● **Data records**
*** Begin section ***
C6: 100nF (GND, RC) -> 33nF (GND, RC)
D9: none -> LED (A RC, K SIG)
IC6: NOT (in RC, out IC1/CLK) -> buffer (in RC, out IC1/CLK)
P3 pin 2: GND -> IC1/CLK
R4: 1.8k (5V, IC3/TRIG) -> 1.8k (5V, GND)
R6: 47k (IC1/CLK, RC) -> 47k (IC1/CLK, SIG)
*** End section ***
*** Begin section ***
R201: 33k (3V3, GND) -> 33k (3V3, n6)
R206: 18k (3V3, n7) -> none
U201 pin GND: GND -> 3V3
*** End section ***
*** Begin section ***
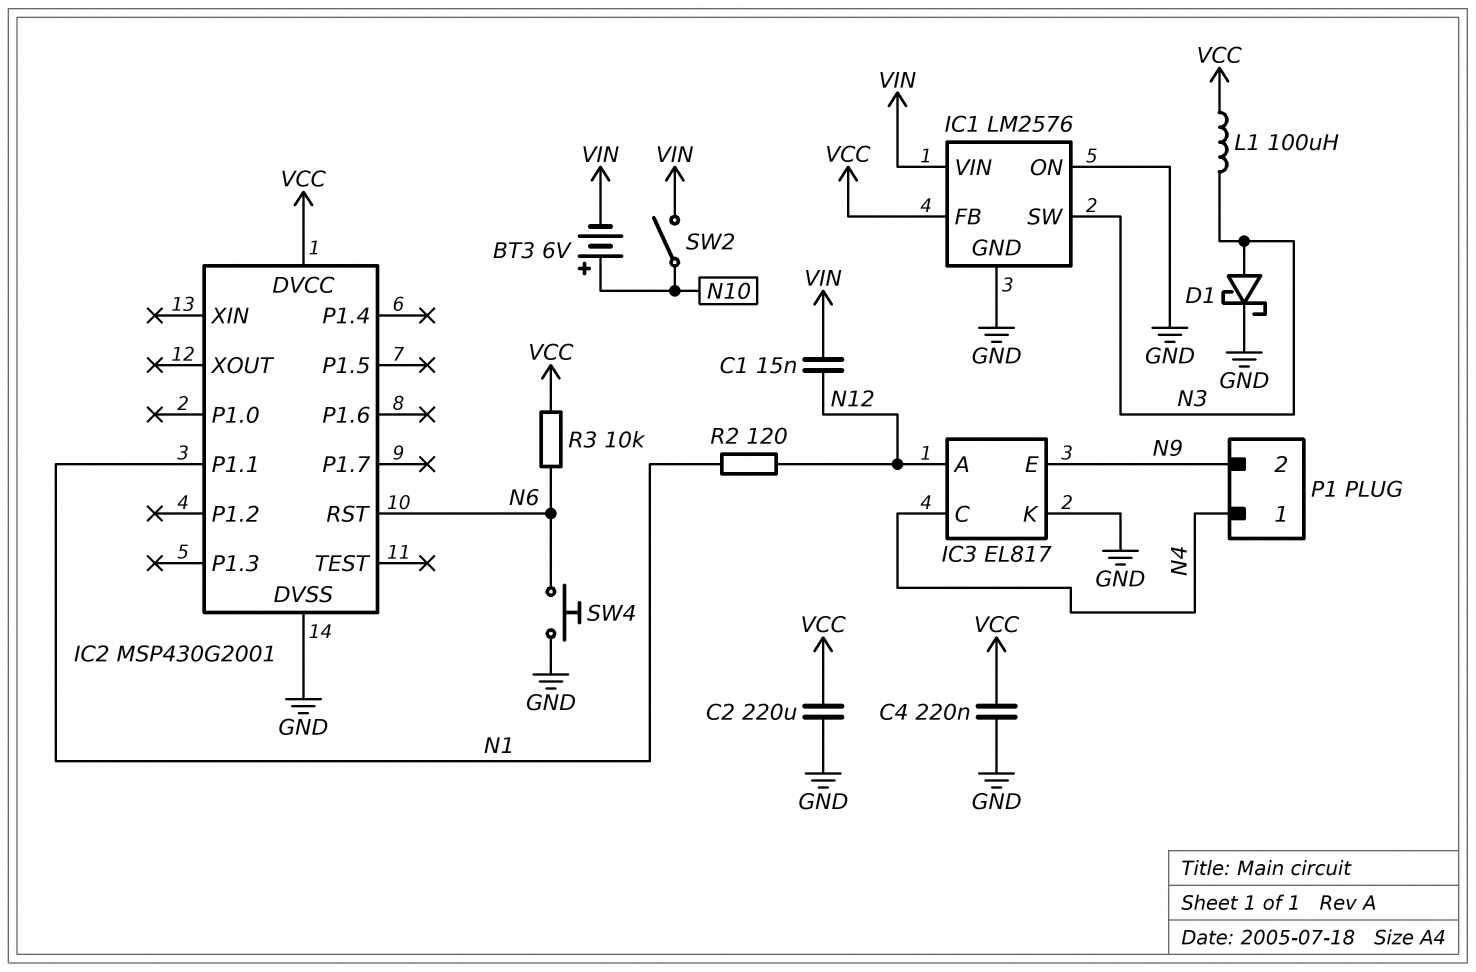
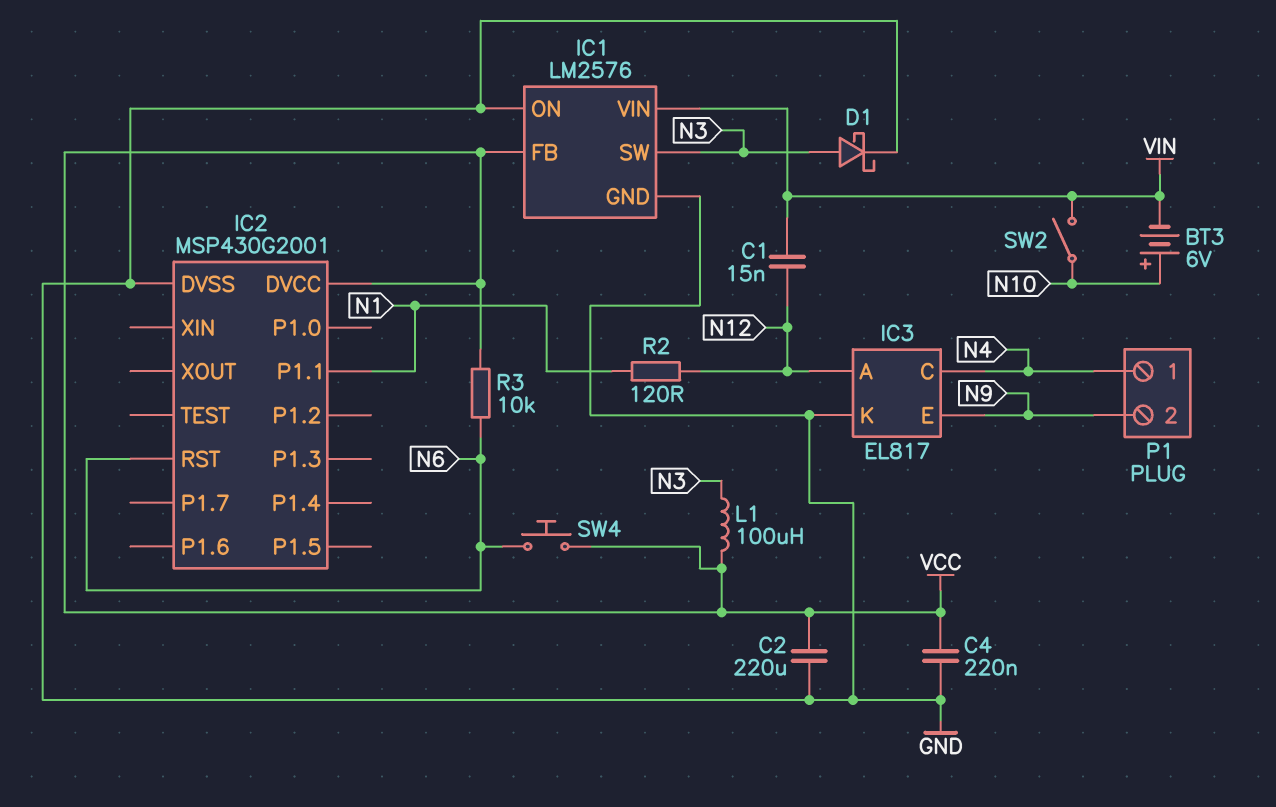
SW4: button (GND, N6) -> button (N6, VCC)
*** End section ***
● **Assigned task**
Search the data for the string "none" and copy every line where it appears.

● **Answer**
D9: none -> LED (A RC, K SIG)
R206: 18k (3V3, n7) -> none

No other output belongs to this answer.